Every line of the material below that holds the string "counterclockwise" should be copied.

^^^^

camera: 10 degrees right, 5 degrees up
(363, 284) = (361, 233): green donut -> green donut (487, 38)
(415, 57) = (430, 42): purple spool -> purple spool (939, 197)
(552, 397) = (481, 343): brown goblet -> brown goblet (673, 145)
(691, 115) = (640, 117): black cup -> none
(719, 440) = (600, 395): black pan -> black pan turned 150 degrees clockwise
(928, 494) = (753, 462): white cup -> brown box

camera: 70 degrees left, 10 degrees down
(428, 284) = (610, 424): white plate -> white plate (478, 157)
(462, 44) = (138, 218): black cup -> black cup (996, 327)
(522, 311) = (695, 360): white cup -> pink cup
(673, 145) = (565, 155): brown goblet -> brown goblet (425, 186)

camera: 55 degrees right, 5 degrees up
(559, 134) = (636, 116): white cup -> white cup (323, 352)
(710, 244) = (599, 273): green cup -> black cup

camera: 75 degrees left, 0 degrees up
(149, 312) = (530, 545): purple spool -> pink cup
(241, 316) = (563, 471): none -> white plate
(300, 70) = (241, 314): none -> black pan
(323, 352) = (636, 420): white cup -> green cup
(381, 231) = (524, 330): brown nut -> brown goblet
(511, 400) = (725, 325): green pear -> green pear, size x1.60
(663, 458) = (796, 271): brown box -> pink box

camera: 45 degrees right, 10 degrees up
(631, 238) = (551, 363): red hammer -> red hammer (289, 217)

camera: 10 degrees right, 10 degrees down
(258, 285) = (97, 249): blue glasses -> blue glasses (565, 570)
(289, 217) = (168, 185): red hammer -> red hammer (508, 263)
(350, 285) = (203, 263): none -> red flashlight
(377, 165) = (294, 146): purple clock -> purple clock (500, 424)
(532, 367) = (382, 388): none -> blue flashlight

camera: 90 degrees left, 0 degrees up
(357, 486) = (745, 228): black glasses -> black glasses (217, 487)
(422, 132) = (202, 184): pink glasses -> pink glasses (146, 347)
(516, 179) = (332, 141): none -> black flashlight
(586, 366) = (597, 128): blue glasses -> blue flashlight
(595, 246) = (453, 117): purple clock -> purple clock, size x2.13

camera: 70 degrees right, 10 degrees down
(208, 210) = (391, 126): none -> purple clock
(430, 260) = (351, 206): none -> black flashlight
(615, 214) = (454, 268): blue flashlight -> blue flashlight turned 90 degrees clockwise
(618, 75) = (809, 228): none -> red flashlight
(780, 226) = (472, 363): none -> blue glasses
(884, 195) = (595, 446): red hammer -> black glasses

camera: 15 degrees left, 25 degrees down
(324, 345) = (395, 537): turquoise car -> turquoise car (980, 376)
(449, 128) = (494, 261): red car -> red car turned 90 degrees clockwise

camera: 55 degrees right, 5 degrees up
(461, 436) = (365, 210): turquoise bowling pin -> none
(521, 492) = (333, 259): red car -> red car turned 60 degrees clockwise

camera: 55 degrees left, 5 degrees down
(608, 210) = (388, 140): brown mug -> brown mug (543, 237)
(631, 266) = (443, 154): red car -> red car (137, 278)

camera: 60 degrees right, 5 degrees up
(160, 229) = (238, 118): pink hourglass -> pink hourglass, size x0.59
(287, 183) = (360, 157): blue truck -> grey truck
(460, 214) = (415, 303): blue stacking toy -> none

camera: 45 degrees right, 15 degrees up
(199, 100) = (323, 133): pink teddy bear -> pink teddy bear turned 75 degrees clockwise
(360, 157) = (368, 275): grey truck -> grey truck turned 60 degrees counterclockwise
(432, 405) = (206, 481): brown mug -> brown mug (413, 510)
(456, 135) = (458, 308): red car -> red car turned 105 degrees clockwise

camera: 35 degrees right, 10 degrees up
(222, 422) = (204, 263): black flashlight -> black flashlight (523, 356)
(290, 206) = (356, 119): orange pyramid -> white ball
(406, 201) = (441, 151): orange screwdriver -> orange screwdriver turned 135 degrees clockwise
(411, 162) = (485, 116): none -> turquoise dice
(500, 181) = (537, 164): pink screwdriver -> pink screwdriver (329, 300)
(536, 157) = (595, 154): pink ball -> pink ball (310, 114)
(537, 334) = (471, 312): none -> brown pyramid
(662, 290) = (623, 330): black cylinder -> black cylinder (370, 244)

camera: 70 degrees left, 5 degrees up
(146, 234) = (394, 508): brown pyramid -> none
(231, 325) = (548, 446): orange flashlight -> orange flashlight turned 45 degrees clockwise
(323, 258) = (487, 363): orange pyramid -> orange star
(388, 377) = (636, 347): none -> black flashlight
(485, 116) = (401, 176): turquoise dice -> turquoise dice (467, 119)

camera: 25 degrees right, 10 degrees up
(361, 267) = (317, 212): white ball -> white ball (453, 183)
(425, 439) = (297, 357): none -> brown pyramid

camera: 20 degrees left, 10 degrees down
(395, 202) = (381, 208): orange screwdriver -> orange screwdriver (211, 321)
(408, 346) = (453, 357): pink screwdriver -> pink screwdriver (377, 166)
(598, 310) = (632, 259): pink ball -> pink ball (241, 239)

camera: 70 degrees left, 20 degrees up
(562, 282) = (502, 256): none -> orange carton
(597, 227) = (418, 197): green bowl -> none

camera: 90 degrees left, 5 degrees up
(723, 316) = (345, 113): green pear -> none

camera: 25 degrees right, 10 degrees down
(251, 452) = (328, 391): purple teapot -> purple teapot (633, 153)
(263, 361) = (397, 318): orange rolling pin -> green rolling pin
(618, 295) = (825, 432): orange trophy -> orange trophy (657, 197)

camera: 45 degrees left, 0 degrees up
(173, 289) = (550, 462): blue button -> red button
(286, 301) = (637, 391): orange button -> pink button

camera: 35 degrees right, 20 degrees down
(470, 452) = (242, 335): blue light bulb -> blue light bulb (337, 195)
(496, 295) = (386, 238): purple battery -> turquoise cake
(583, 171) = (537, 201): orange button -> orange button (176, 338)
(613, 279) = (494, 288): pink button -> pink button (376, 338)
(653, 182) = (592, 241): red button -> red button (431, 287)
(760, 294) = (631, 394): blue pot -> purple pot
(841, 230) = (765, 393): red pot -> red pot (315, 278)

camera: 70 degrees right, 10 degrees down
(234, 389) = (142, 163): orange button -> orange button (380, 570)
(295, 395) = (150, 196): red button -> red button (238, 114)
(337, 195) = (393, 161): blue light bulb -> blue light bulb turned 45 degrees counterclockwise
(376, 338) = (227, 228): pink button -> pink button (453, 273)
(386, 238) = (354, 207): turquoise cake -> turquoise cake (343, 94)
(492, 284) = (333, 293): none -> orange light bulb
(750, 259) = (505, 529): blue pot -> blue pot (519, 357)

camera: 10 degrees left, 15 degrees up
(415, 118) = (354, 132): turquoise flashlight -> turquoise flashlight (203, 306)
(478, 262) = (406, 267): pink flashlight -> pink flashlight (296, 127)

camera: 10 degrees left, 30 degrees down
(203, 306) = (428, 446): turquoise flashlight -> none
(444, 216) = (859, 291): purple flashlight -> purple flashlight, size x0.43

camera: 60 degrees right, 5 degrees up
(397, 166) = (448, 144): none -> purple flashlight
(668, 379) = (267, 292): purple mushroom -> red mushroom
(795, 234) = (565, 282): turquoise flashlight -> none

^^^^

• Result
(360, 157) = (368, 275): grey truck -> grey truck turned 60 degrees counterclockwise
(337, 195) = (393, 161): blue light bulb -> blue light bulb turned 45 degrees counterclockwise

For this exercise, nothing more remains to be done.